*DESCRIPTION OF THE TASK*
Retrieve every line of the data holding the word "none".

[Scene change data]
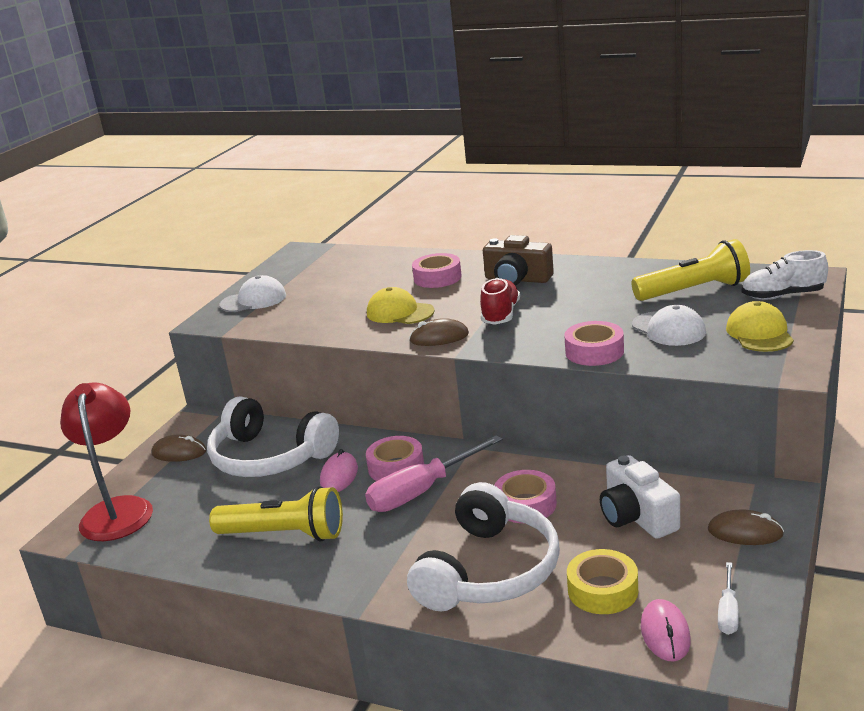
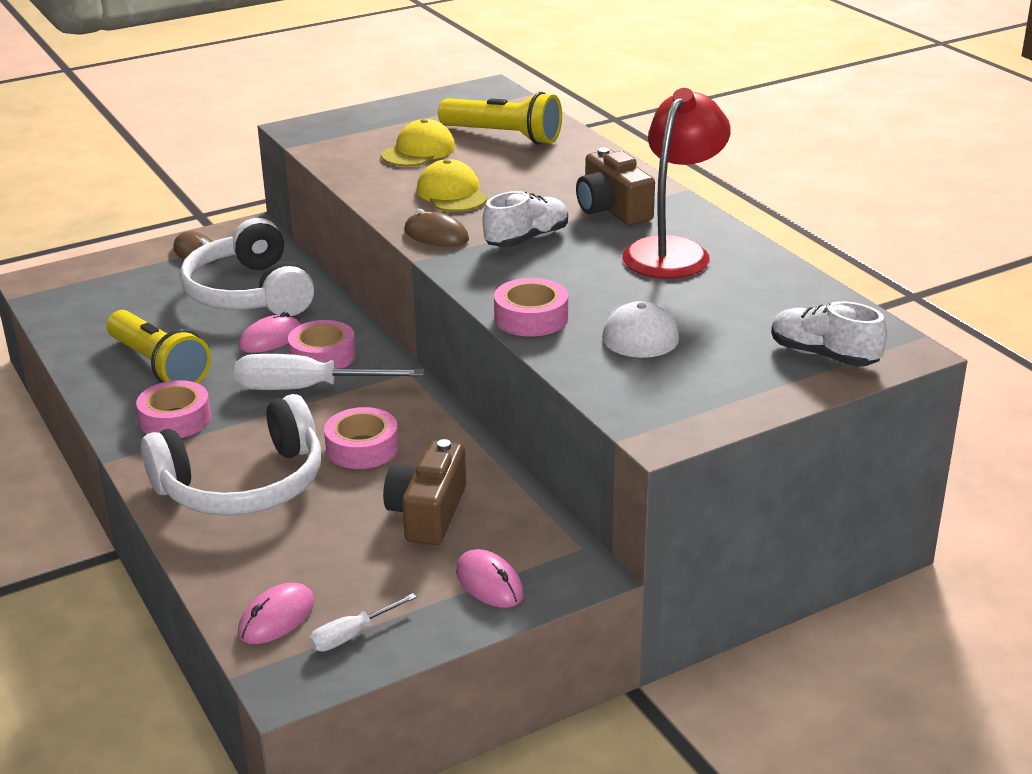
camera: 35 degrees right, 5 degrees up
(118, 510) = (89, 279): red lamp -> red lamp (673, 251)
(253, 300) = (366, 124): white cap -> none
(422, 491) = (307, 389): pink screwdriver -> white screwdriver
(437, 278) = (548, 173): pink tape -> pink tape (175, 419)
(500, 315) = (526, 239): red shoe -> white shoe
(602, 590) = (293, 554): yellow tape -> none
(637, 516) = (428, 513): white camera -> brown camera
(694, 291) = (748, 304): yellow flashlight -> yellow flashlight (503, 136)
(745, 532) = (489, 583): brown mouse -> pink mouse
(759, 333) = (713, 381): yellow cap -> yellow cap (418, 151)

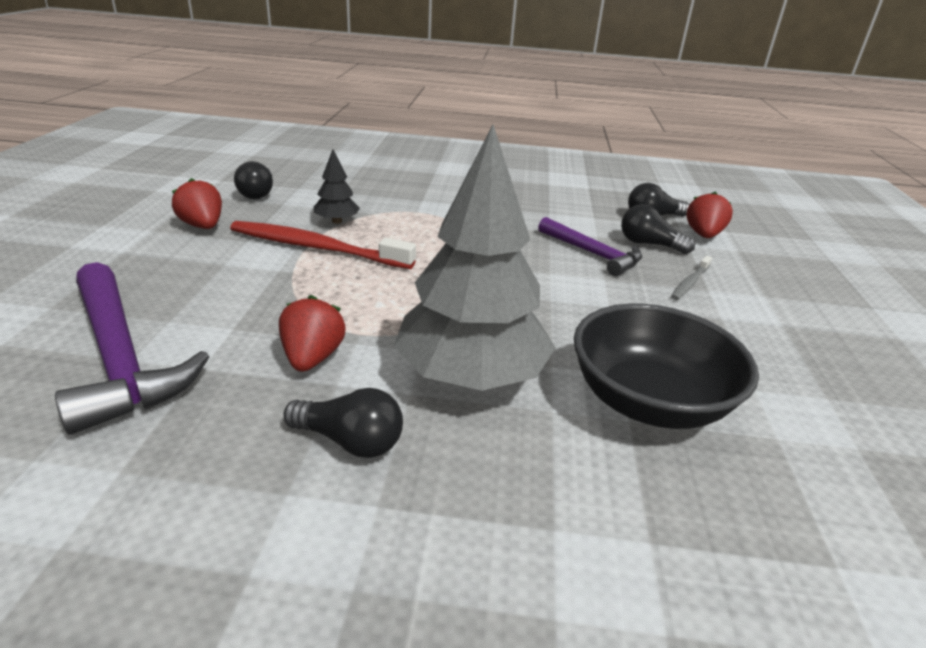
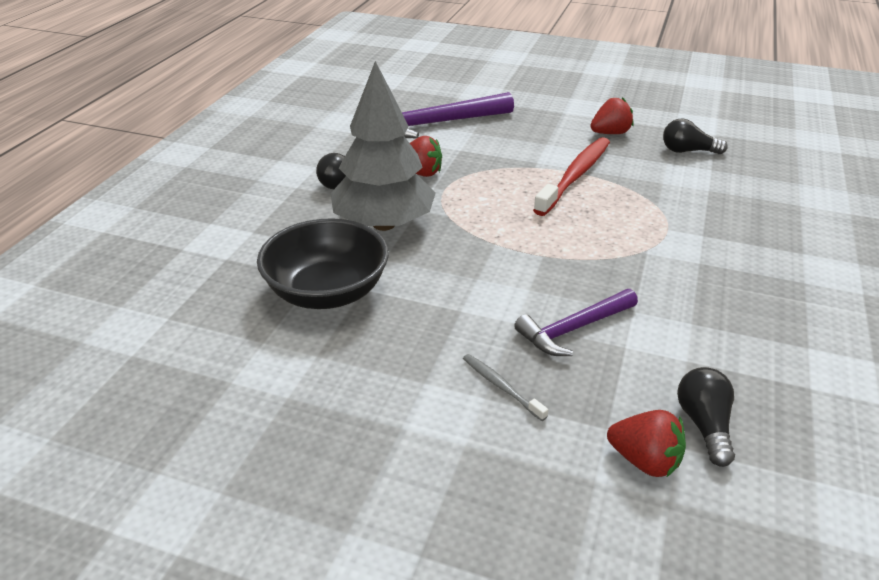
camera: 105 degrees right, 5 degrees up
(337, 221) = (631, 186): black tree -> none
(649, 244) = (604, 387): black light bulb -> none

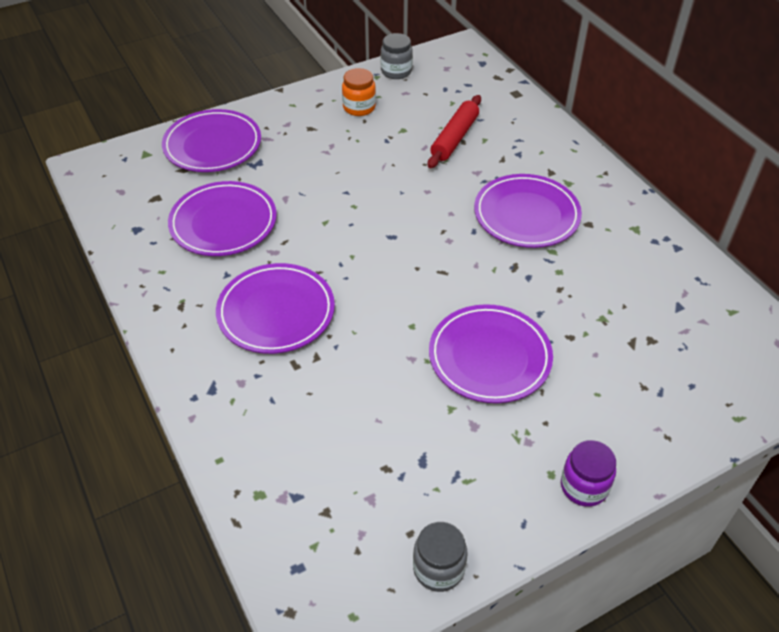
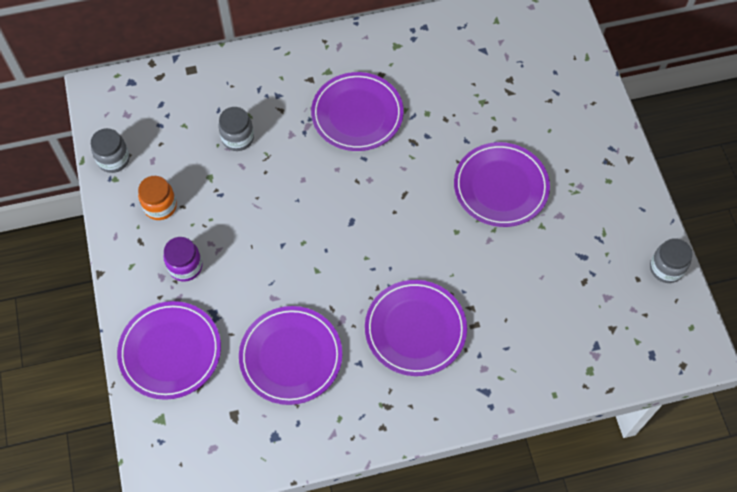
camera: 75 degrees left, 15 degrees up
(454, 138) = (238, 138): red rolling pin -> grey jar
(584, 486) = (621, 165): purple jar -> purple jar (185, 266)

*RESULT*
(253, 300) = (366, 124): white cap -> none
(602, 590) = (293, 554): yellow tape -> none
(337, 221) = (631, 186): black tree -> none
(649, 244) = (604, 387): black light bulb -> none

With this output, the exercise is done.